━━ Records to use ━━

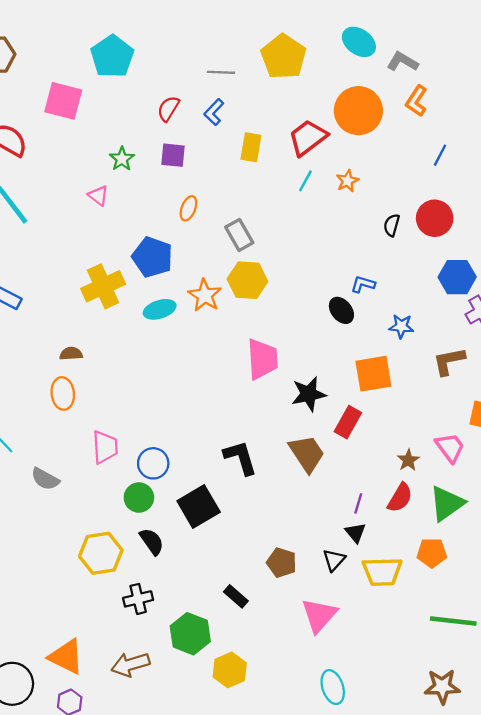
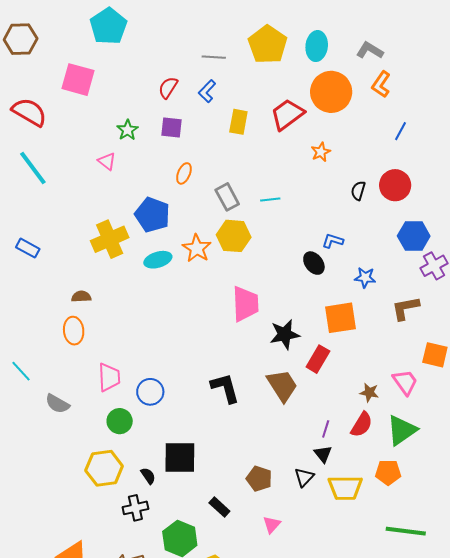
cyan ellipse: (359, 42) -> (317, 46), moved, turned 60
cyan pentagon: (112, 57) -> (108, 26), moved
cyan line: (305, 181) -> (270, 200), moved, turned 54
brown star: (408, 460) -> (369, 392), turned -30
green circle: (139, 498) -> (120, 421), moved
black square: (199, 506) -> (180, 457), moved, turned 30
black semicircle: (152, 541) -> (148, 476), moved, size x0.7
pink triangle: (319, 615) -> (272, 525), moved, size x0.6

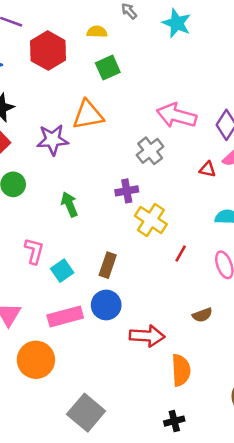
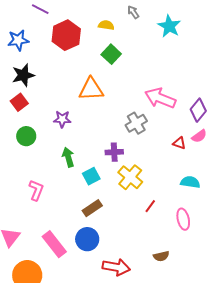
green square: (108, 68) -> (111, 54), turned -30
purple star: (53, 140) -> (62, 119), moved, size x0.7
brown rectangle: (108, 265) -> (92, 208), turned 30
cyan square: (62, 271) -> (91, 176), moved
pink rectangle: (65, 316) -> (54, 244), turned 60

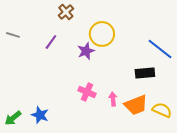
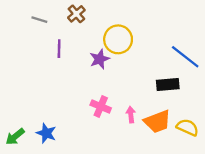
gray line: (13, 35) -> (39, 20), moved
purple line: (51, 42) -> (59, 49), turned -35

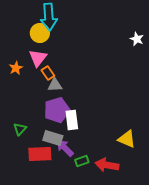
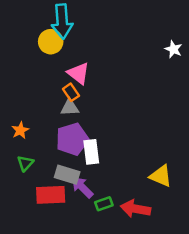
pink triangle: (38, 58) -> (79, 73), moved, turned -30
orange star: (16, 68) -> (20, 130), moved
orange rectangle: (48, 73) -> (71, 92), moved

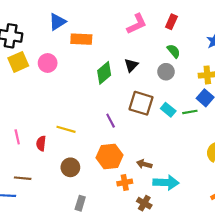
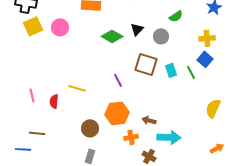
green semicircle: (174, 51) -> (176, 16), turned 96
gray circle: (166, 72) -> (161, 36), moved
green diamond: (104, 73) -> (112, 36), turned 70
cyan rectangle: (168, 110) -> (171, 70), turned 32
green line: (190, 112) -> (191, 72), turned 72
brown circle: (70, 167) -> (90, 128), moved

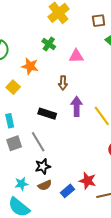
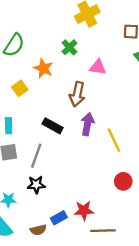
brown arrow: (63, 83) -> (77, 94), size x1.5
gray line: (38, 142) -> (36, 156), turned 40
red star: (88, 181) -> (84, 211), turned -30
brown semicircle: (45, 185) -> (38, 230), moved

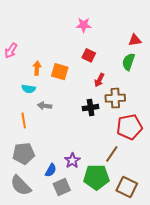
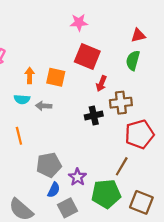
red square: (89, 55) -> (87, 56), size x1.6
gray arrow: (45, 106) -> (44, 106), moved
gray pentagon: (24, 154) -> (49, 165), moved

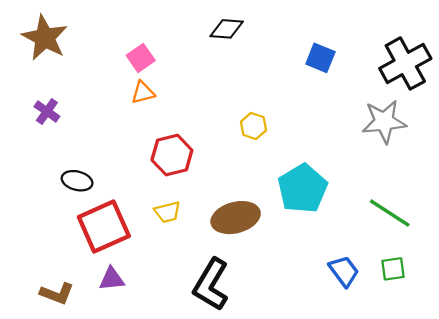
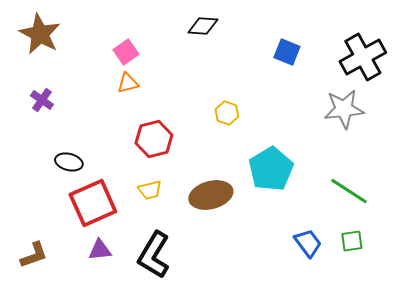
black L-shape: (211, 285) -> (154, 255), moved
brown L-shape: (57, 293) -> (34, 255), moved, turned -40

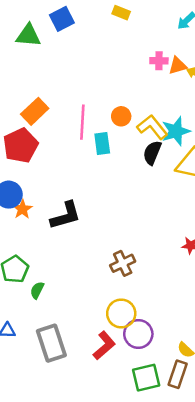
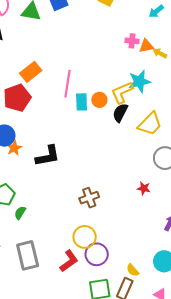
orange circle: (121, 116) -> (99, 100), moved
yellow L-shape: (152, 127) -> (122, 92), turned -80
cyan star: (176, 131) -> (139, 81), moved

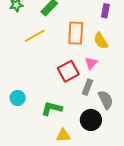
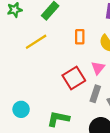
orange rectangle: (76, 33) -> (80, 37), size x0.6

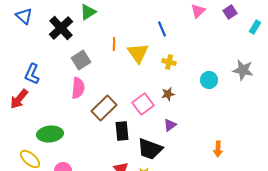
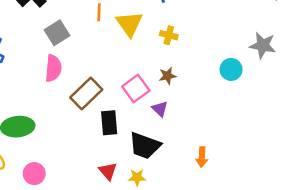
cyan circle: (209, 80) -> (231, 69), moved
purple triangle: (170, 125) -> (160, 109), moved, turned -40
orange arrow: (218, 149) -> (202, 157), moved

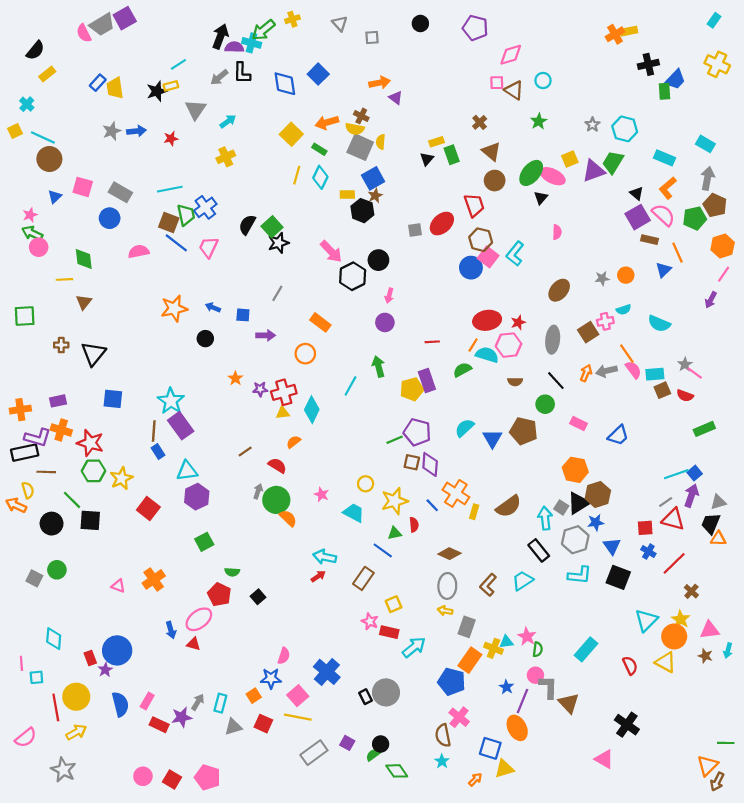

━━━

• [The problem]
Look through the entries and return each line that has the word "brown" in it.

• [The completed task]
brown star: (408, 460) -> (369, 392), turned -30
brown rectangle: (108, 265) -> (92, 208), turned 30
brown circle: (70, 167) -> (90, 128), moved
brown arrow: (63, 83) -> (77, 94), size x1.5
brown semicircle: (45, 185) -> (38, 230), moved
brown L-shape: (57, 293) -> (34, 255), moved, turned -40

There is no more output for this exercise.